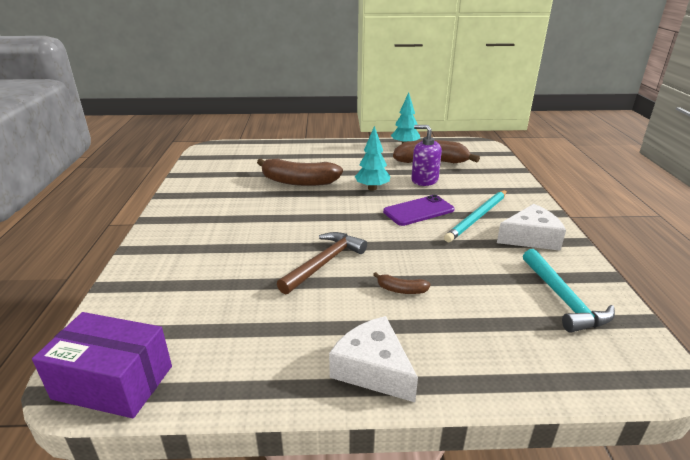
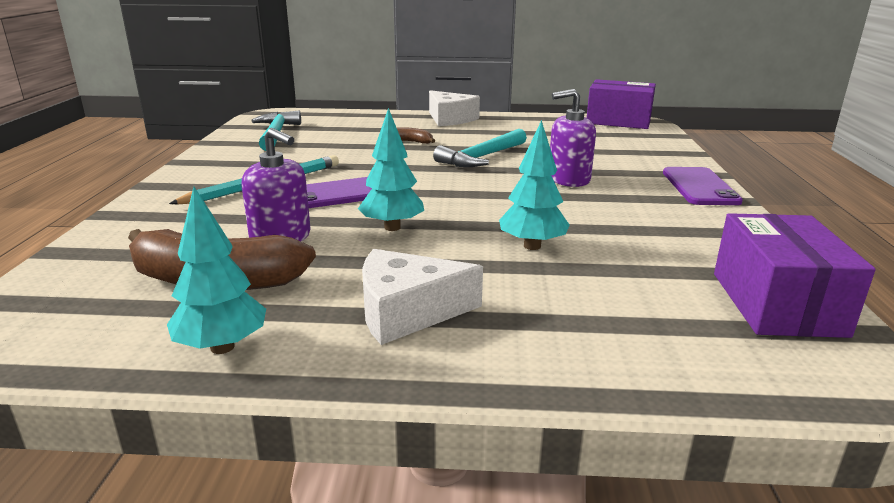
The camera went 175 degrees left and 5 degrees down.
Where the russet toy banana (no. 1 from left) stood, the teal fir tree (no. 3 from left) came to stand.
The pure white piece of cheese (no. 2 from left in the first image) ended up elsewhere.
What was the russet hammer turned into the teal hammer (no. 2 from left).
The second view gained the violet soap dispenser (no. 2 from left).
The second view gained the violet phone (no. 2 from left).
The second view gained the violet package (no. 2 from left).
==
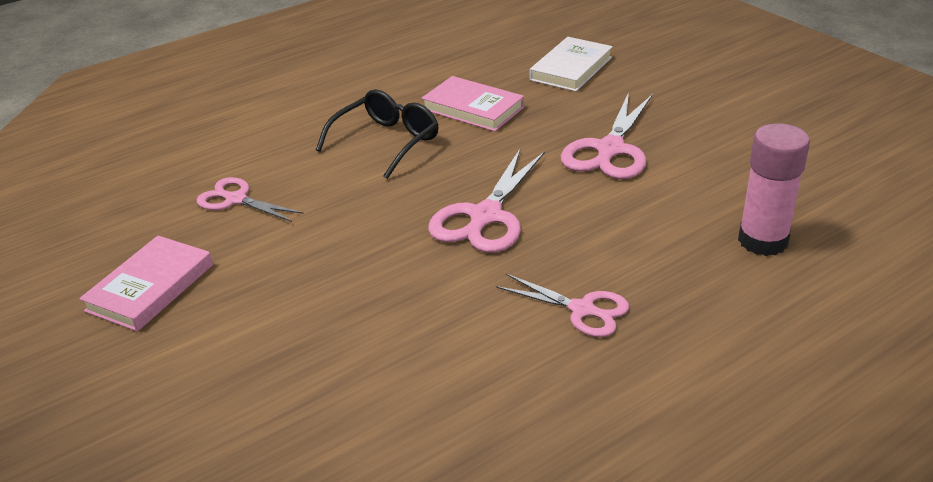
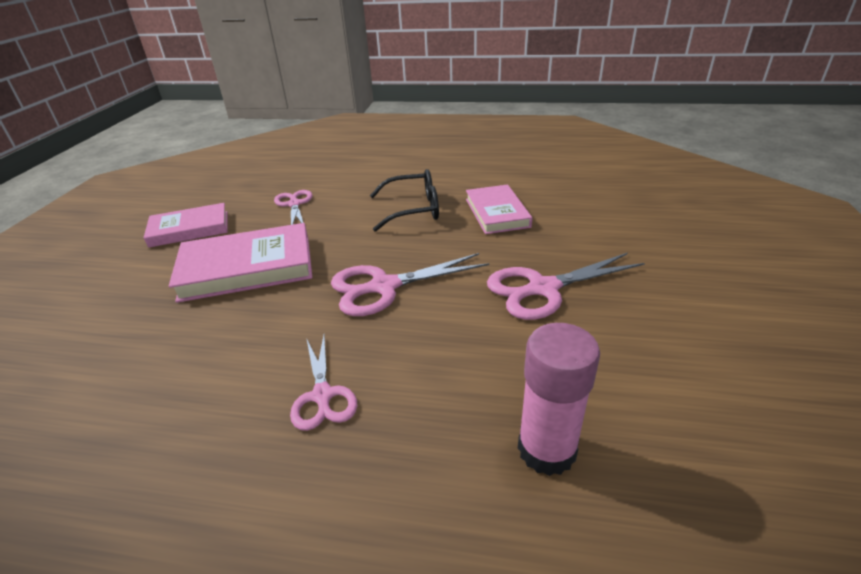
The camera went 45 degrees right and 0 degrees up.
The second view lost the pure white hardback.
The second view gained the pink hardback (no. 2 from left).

The problem: Reproduce word for word the material above, starting with the line that has "The camera went 45" and stopping after the line that has "The second view gained the pink".

Your response:
The camera went 45 degrees right and 0 degrees up.
The second view lost the pure white hardback.
The second view gained the pink hardback (no. 2 from left).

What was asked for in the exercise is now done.